*** Opening of Supplied material ***

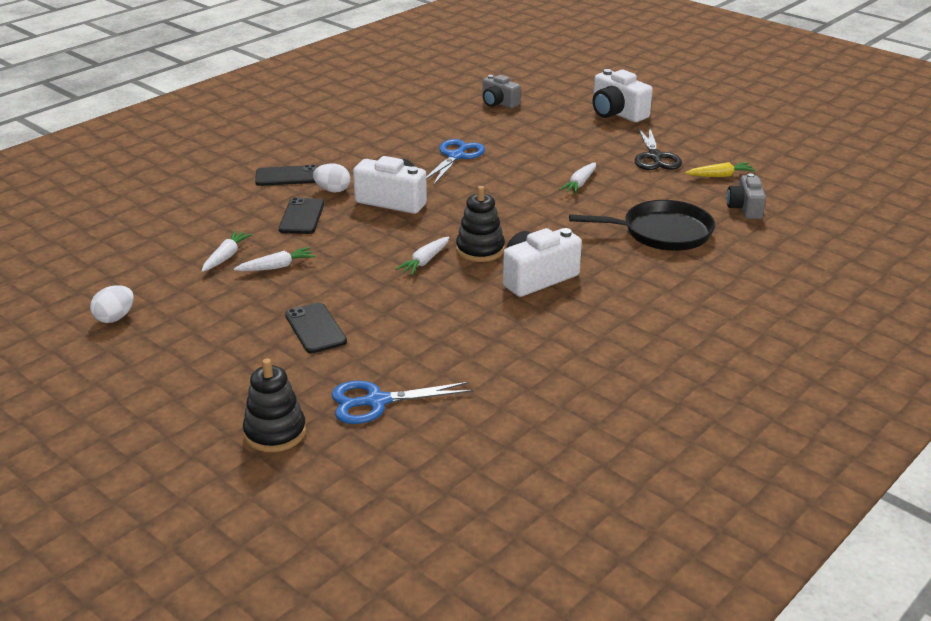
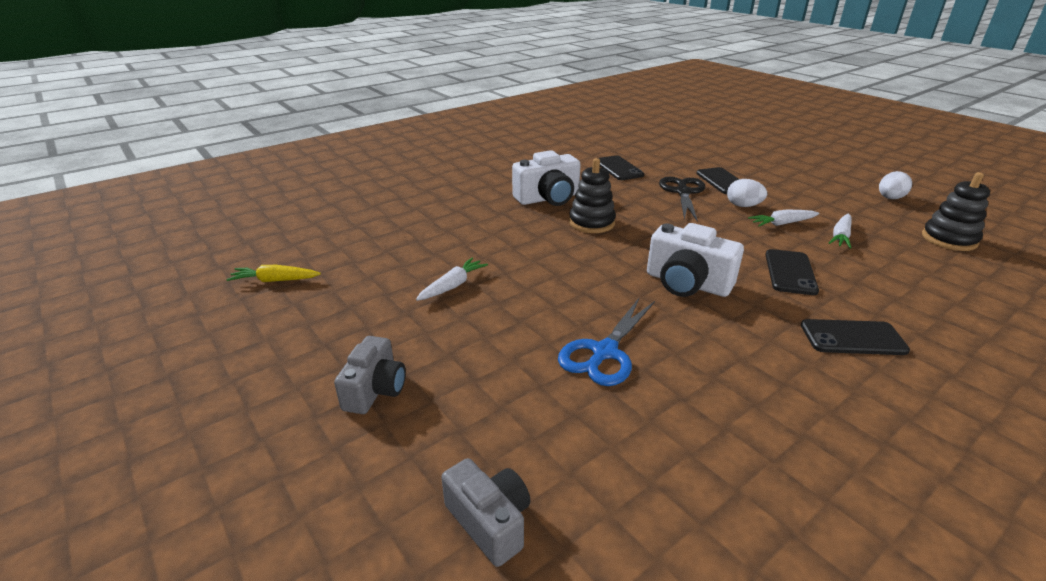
camera: 170 degrees left, 0 degrees up
(275, 432) = (722, 142): black stacking toy -> black stacking toy (949, 239)
(333, 190) = (771, 306): white egg -> white egg (743, 206)
(377, 402) = (668, 149): blue scissors -> none
(424, 261) = (644, 217): white carrot -> none
(456, 341) = (618, 168): none -> black phone
(617, 113) = (271, 441): white camera -> none
(655, 157) = (319, 319): black scissors -> black scissors (683, 192)
(662, 232) = (412, 223): black pan -> none
(745, 208) = (304, 239): grey camera -> grey camera (375, 390)

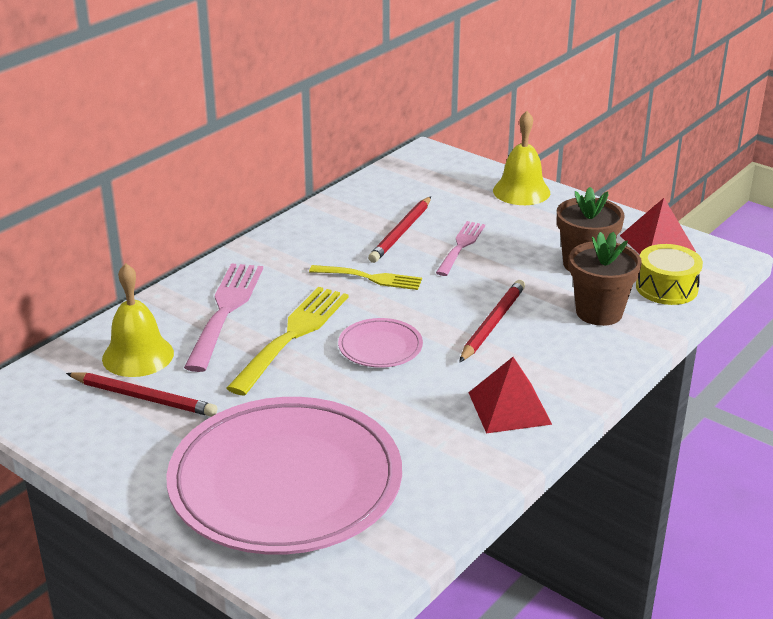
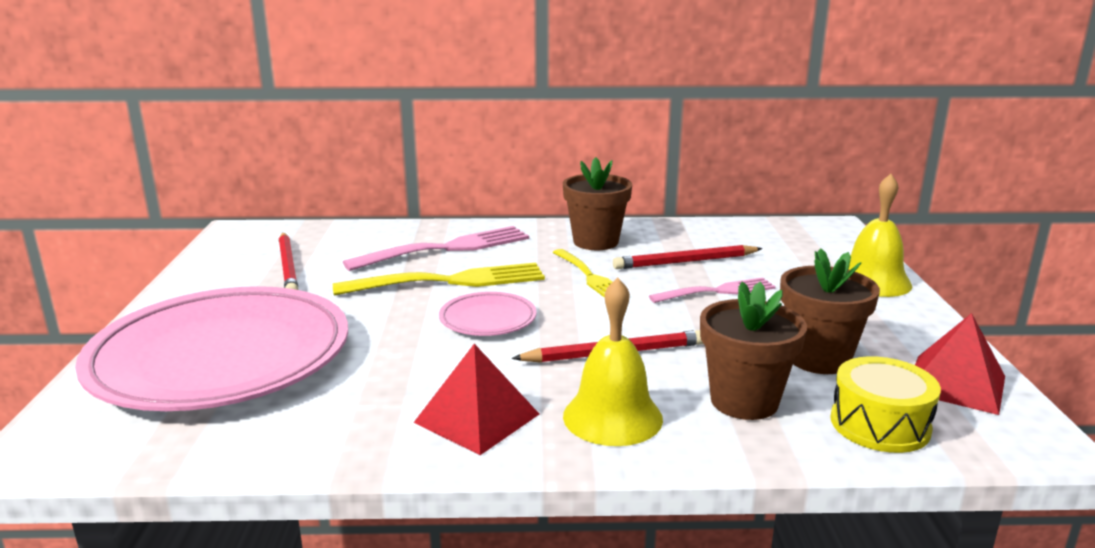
camera: 50 degrees right, 10 degrees down
(138, 355) = (342, 246): yellow bell -> yellow bell (612, 417)
(314, 246) = (595, 242): none -> brown flower pot

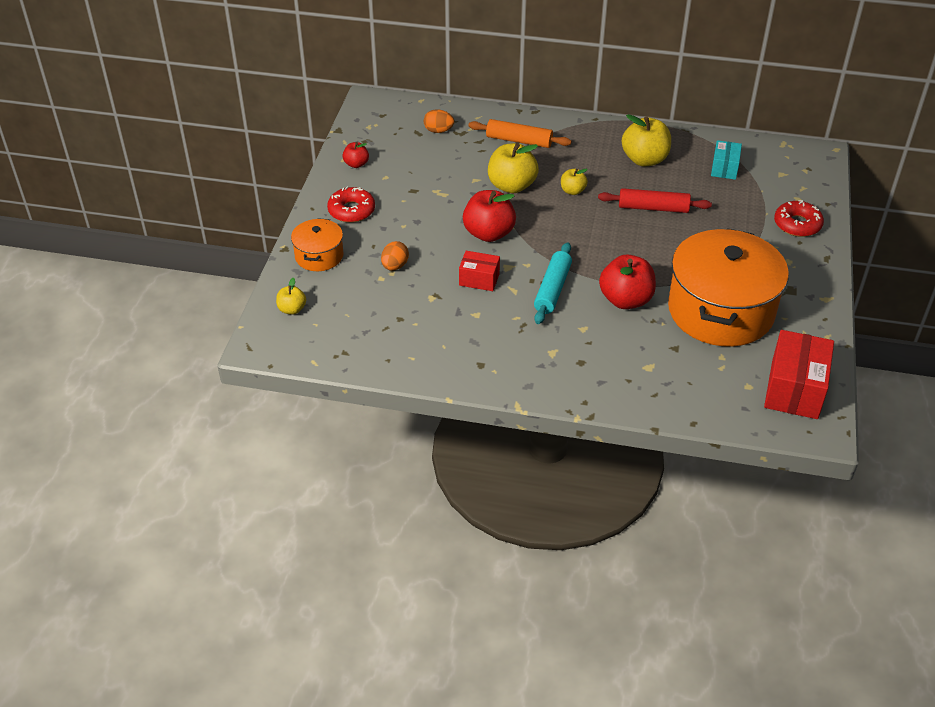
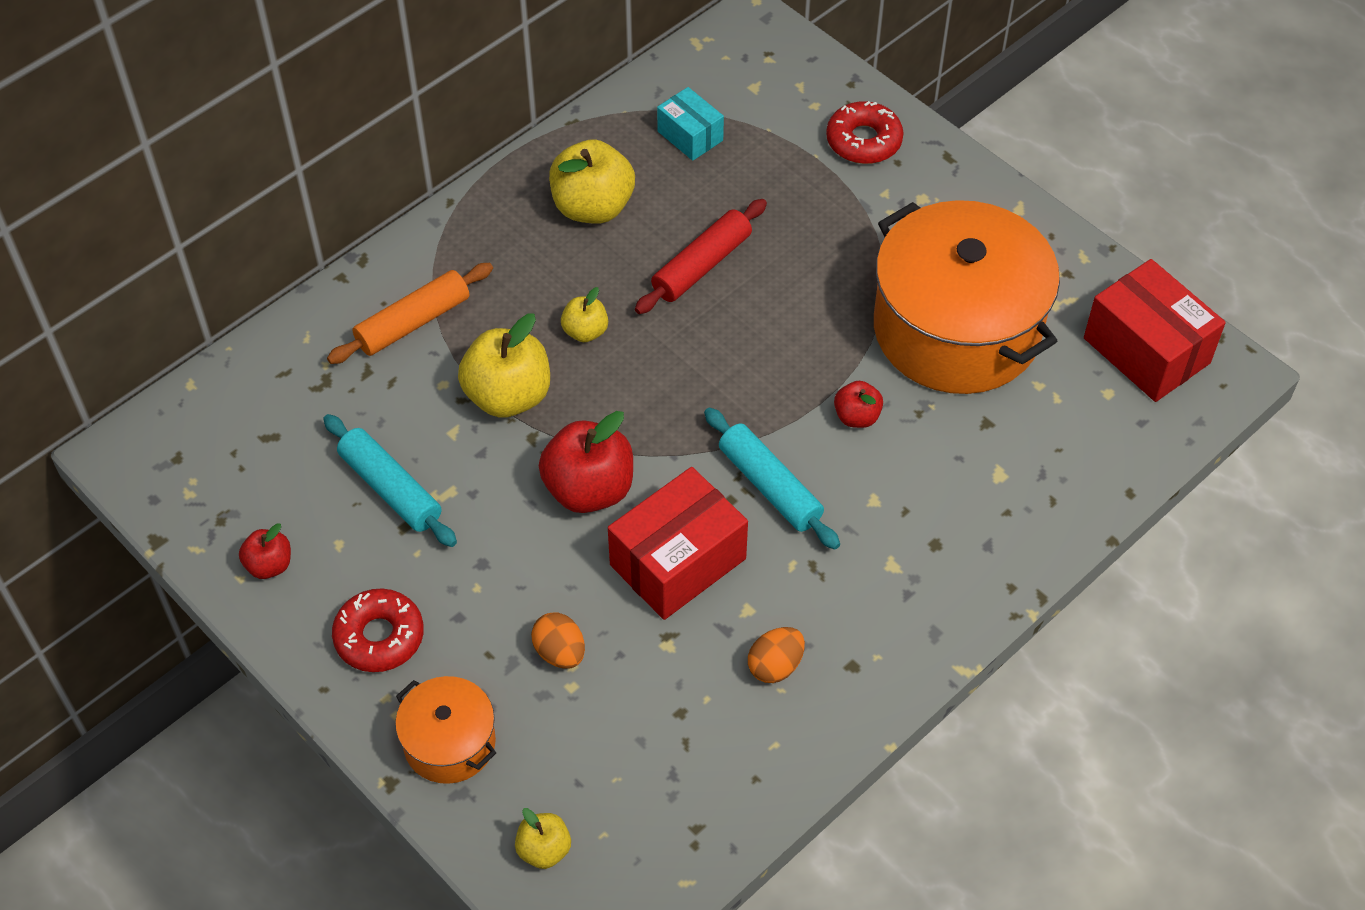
camera: 55 degrees left, 10 degrees up
(427, 177) = (390, 489): none -> turquoise rolling pin
(438, 131) = (291, 407): orange egg -> orange egg (775, 666)
(479, 279) = (678, 562): red box -> red box, size x1.76
(625, 300) = (857, 417): red apple -> red apple, size x0.53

*** Close of Supplied material ***

• [Prompt]: Taking the records above as input, show every line in which the word "white" is present.

• [Response to the exercise]:
(333, 190) = (771, 306): white egg -> white egg (743, 206)
(424, 261) = (644, 217): white carrot -> none
(617, 113) = (271, 441): white camera -> none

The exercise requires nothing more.